» THE TASK: From the line containing "Garden ideas: [1440,395,1802,621]" through the final line of the records, reproduce every line exactly.

Dataset entries:
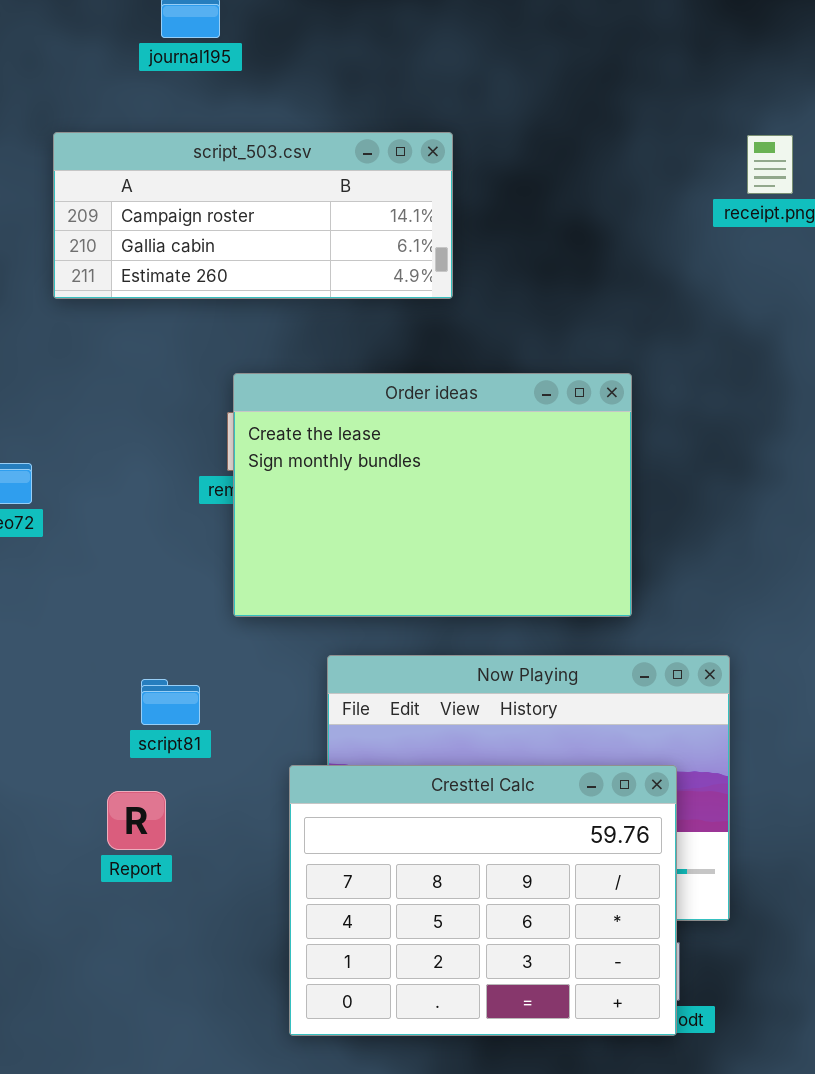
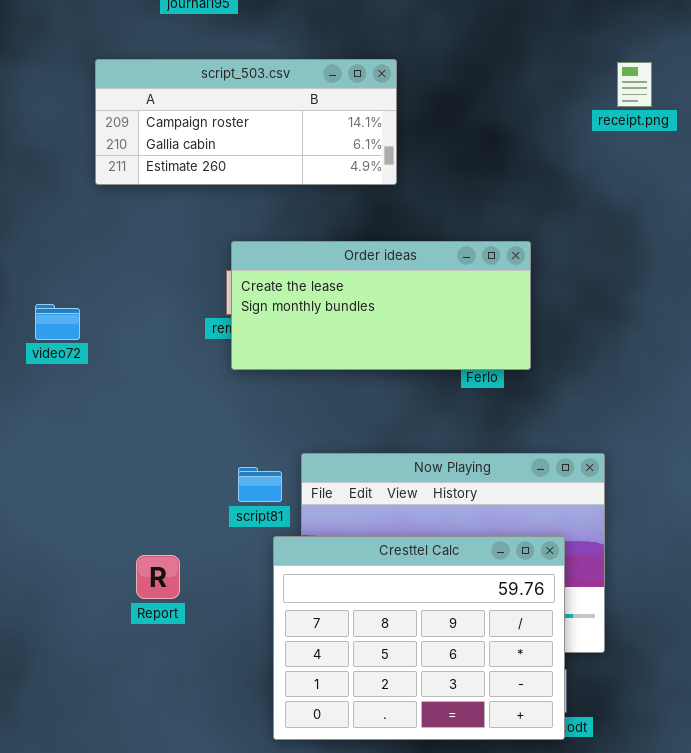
Order ideas: [233,373,632,617] -> [231,241,531,370], resized
script81: [141,679,200,725] -> [238,467,282,502], moved

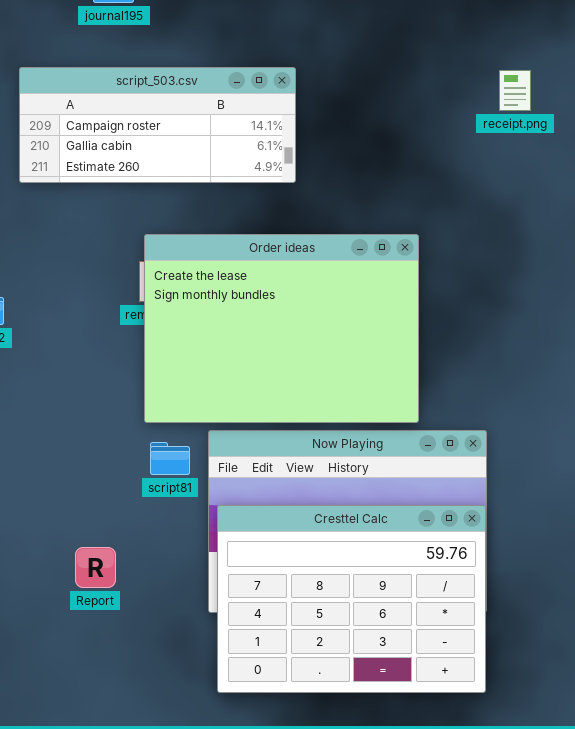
Order ideas: [231,241,531,370] -> [144,234,419,423], resized
Cresttel Calc: [273,536,565,740] -> [217,505,486,693], moved
Report: [136,555,180,599] -> [75,547,116,588], moved

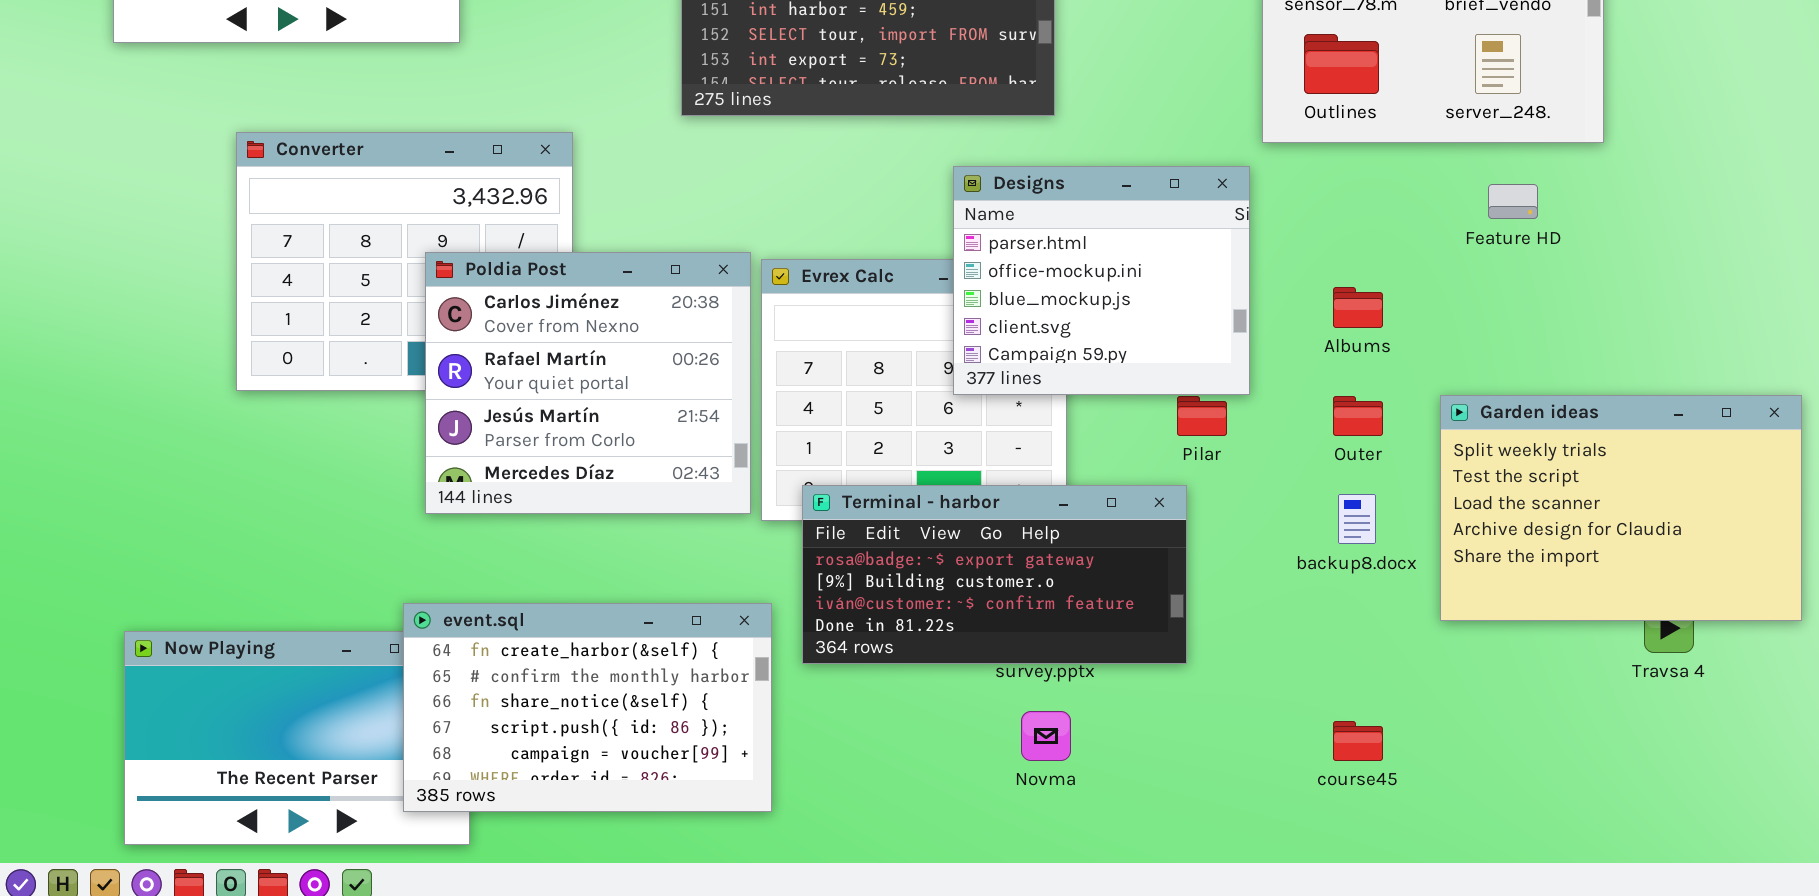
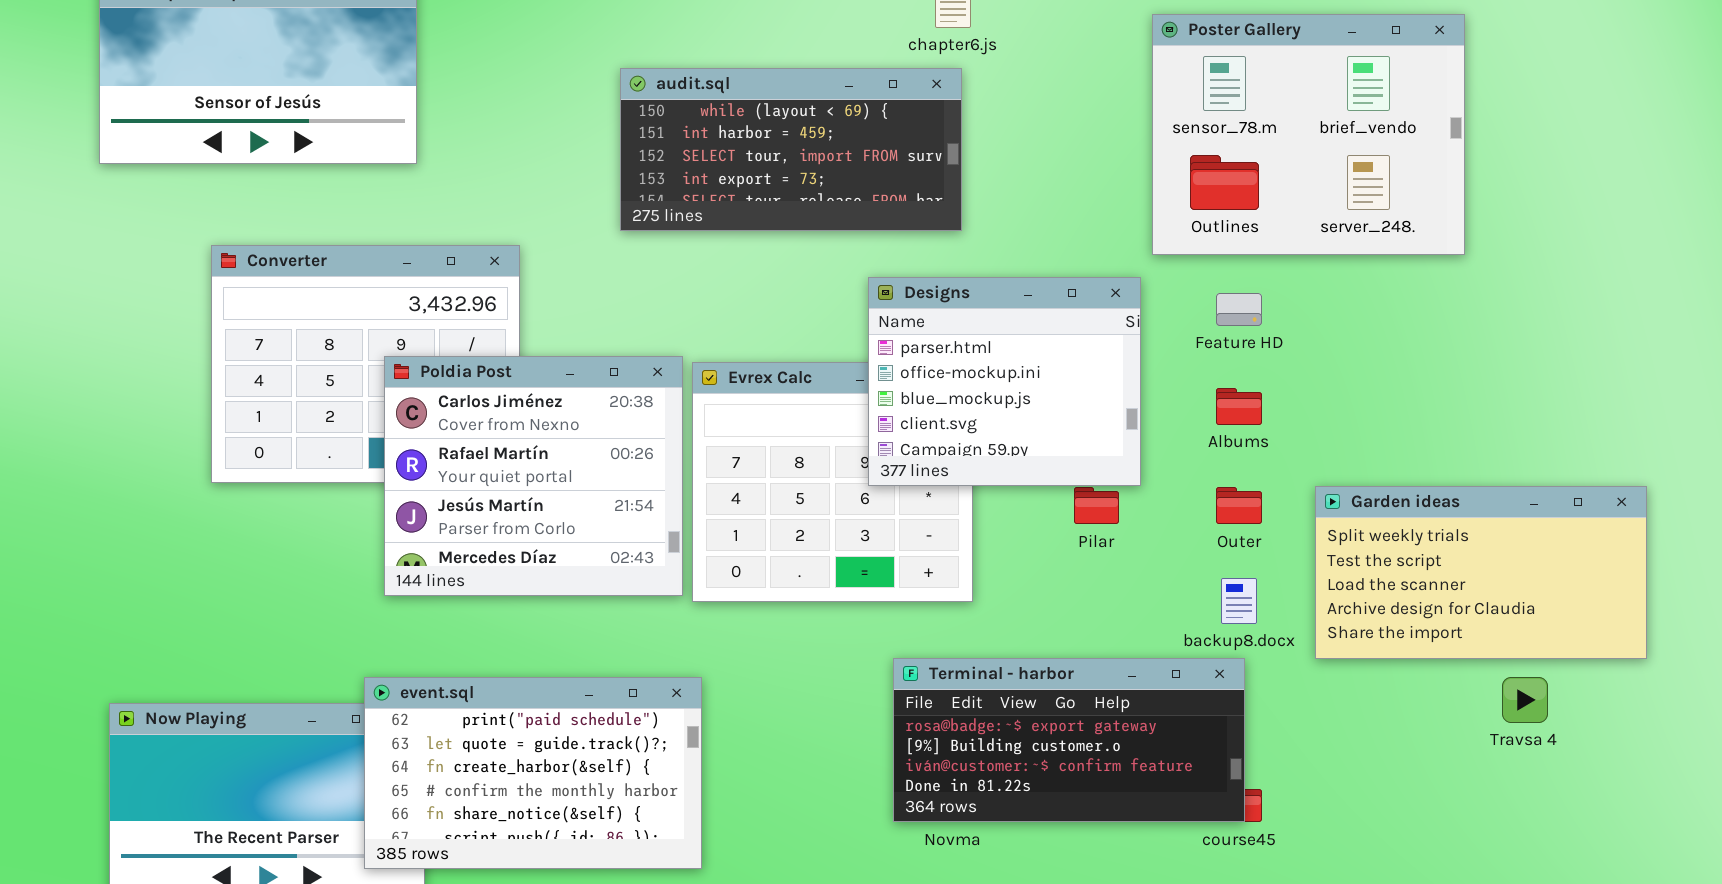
Feature HD: [1488,184,1538,219] -> [1216,293,1262,326], moved
Garden ideas: [1440,395,1802,621] -> [1315,486,1647,659], resized
Terminal - harbor: [802,485,1187,664] -> [893,658,1245,822], moved
event.sql: [403,603,772,812] -> [364,677,702,869], scrolled up 2 rows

» RESULT OF THIS TASK:
Garden ideas: [1440,395,1802,621] -> [1315,486,1647,659], resized
Terminal - harbor: [802,485,1187,664] -> [893,658,1245,822], moved
event.sql: [403,603,772,812] -> [364,677,702,869], scrolled up 2 rows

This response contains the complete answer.